++++ Listed records ++++

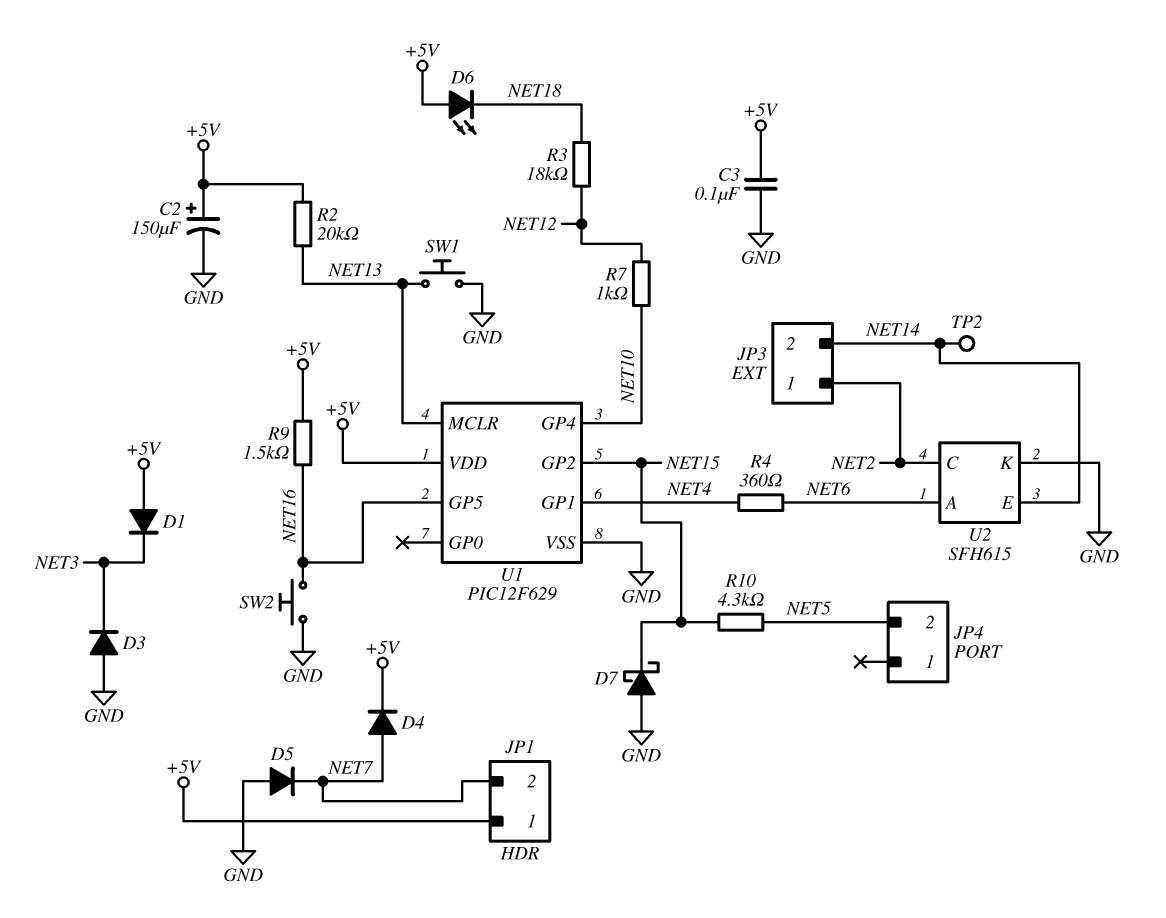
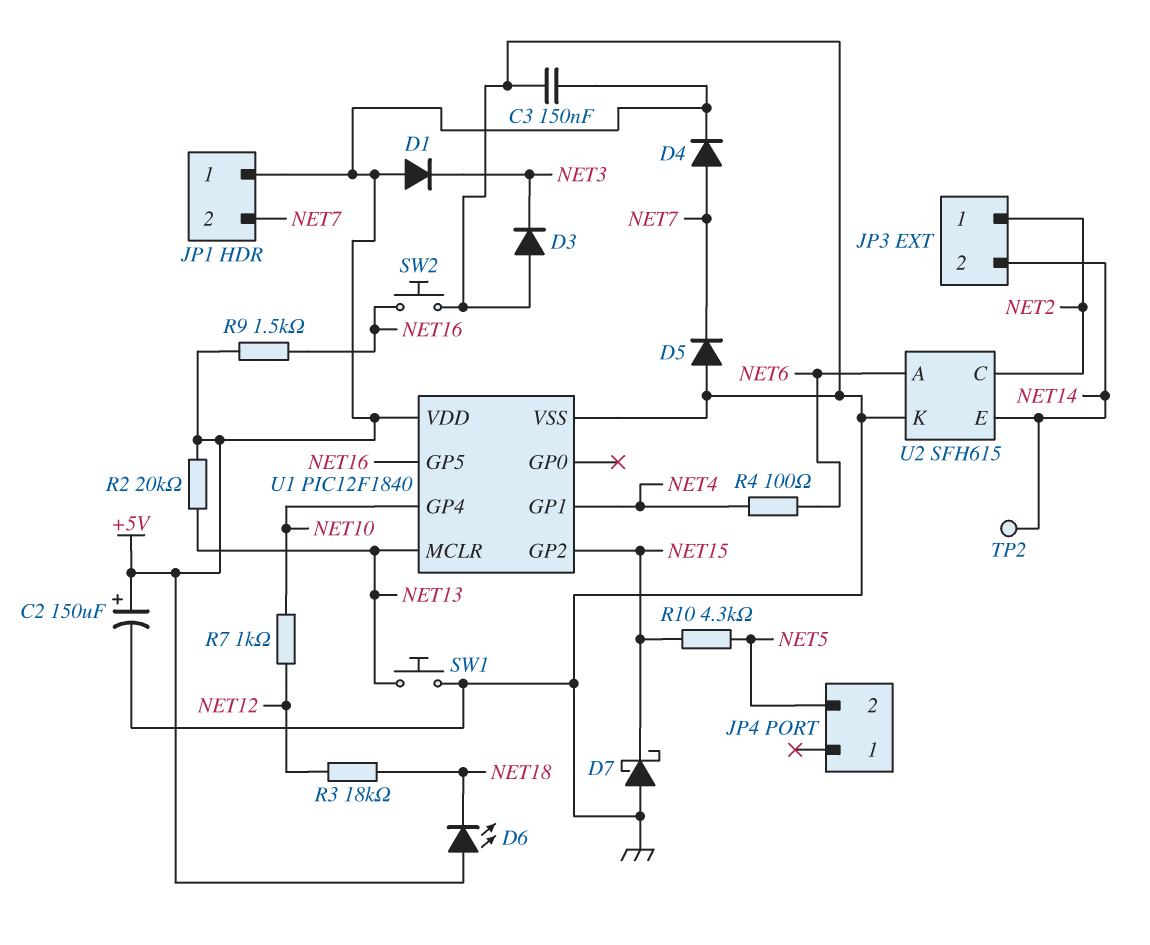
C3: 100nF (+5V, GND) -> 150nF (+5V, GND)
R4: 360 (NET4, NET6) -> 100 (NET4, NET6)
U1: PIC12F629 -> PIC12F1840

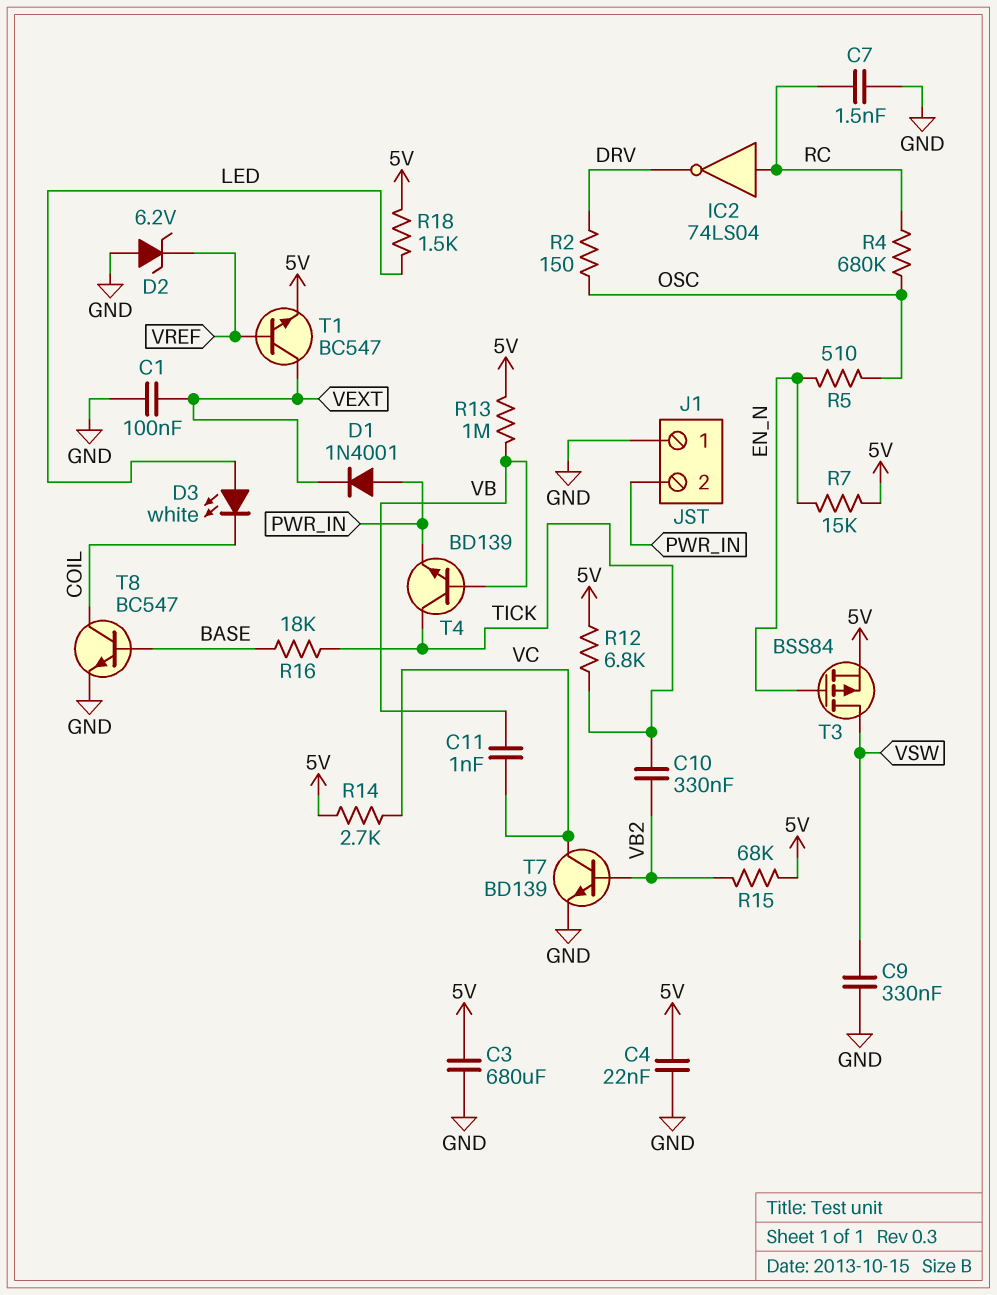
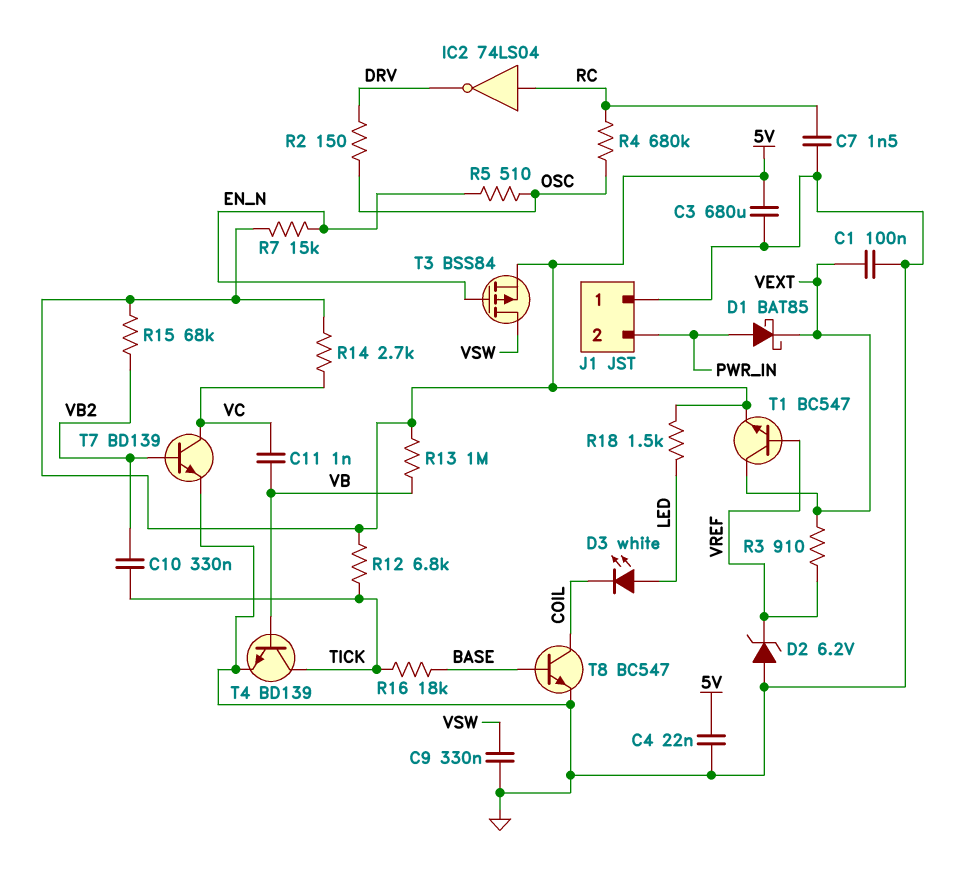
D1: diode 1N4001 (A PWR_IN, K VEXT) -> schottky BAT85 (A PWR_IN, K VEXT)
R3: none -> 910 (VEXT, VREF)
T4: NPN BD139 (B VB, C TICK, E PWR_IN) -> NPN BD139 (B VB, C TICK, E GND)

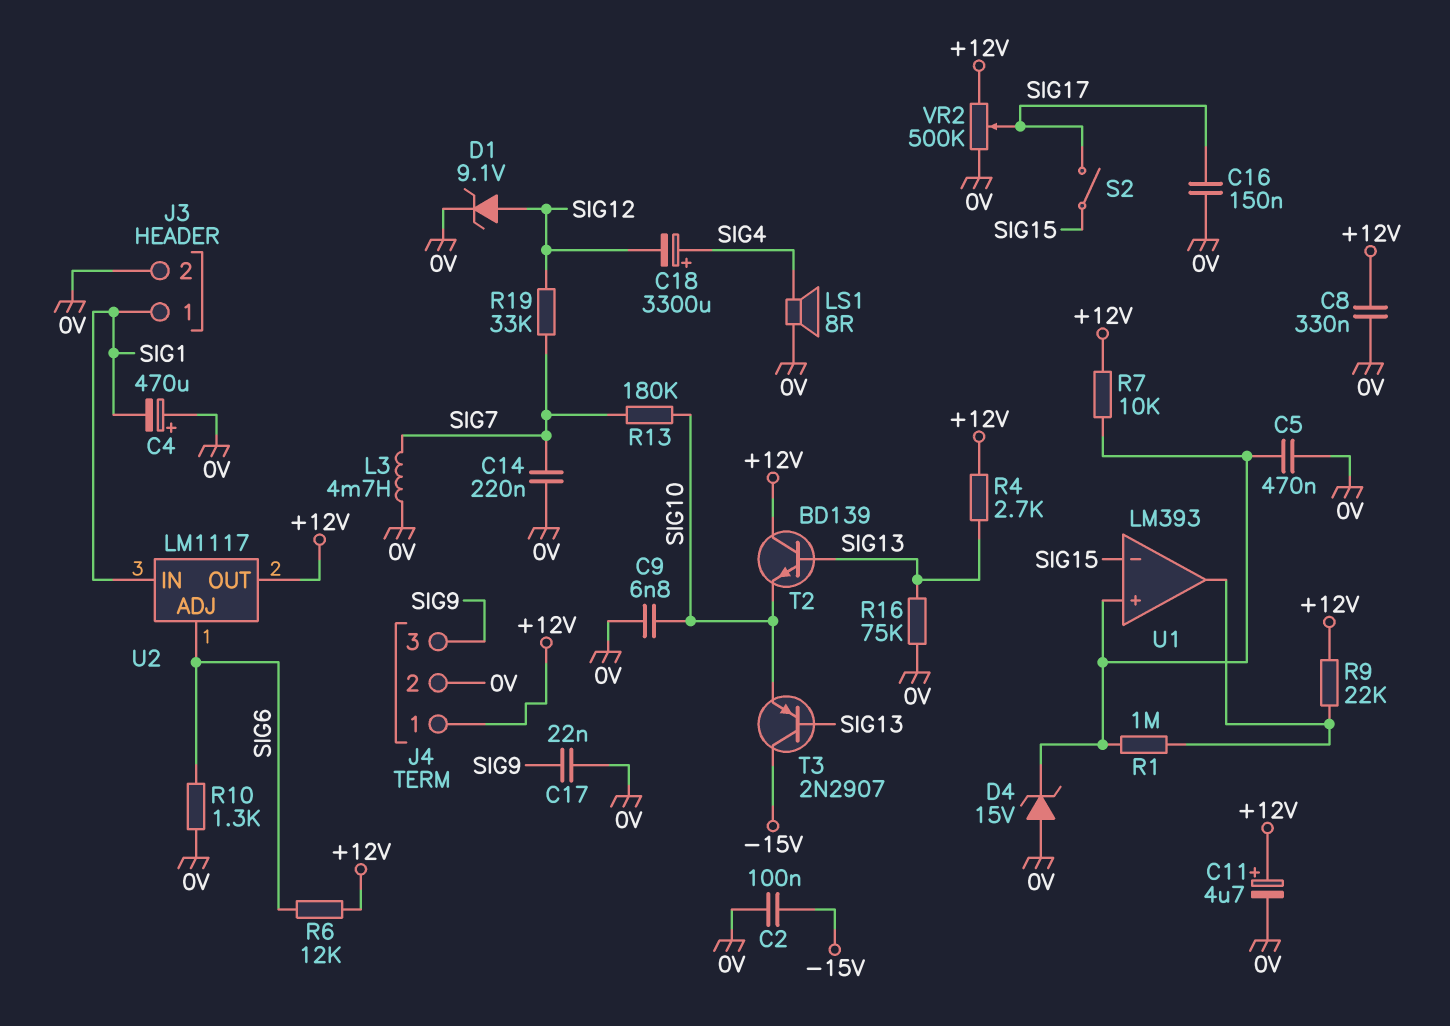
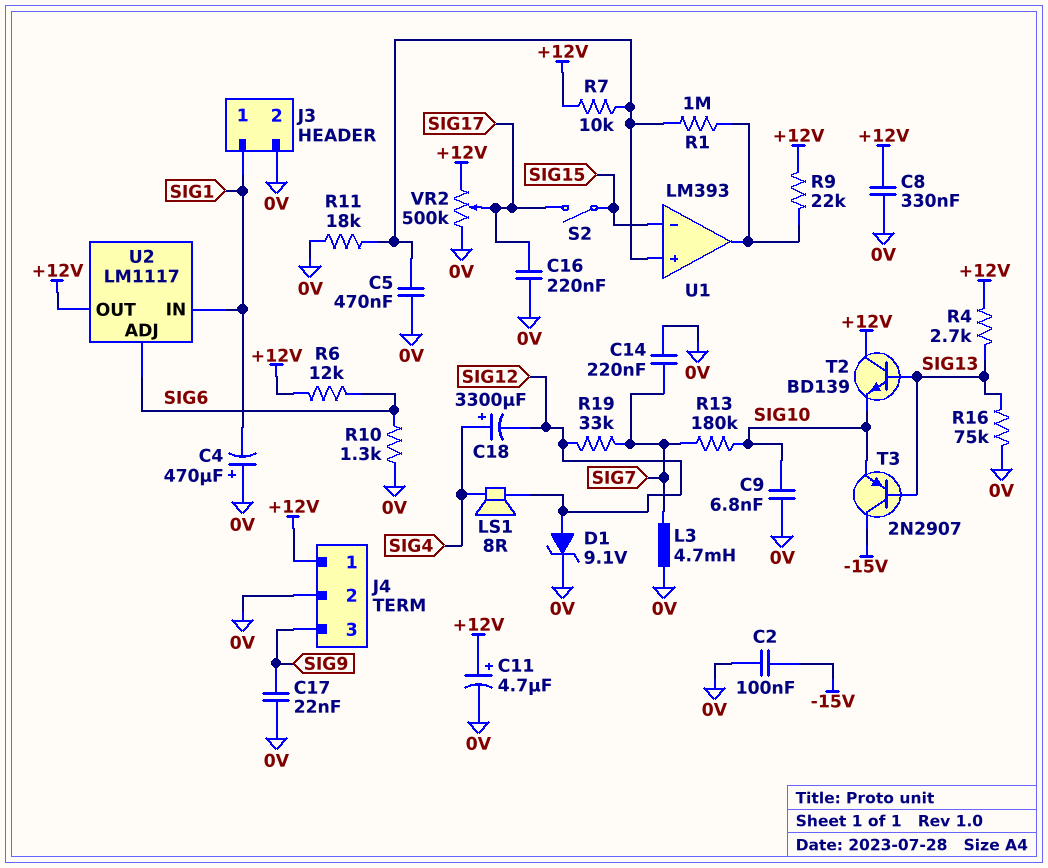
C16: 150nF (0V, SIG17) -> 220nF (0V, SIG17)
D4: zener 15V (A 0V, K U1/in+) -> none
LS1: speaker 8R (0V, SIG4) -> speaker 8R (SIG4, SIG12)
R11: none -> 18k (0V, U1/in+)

++++

> Problem details
Take the line with "C16: 150nF (0V, SIG17) -> 220nF (0V, SIG17)" and every line after it in the data, and please reproduce them exactly, leaving out all other lines.

> Answer for the task
C16: 150nF (0V, SIG17) -> 220nF (0V, SIG17)
D4: zener 15V (A 0V, K U1/in+) -> none
LS1: speaker 8R (0V, SIG4) -> speaker 8R (SIG4, SIG12)
R11: none -> 18k (0V, U1/in+)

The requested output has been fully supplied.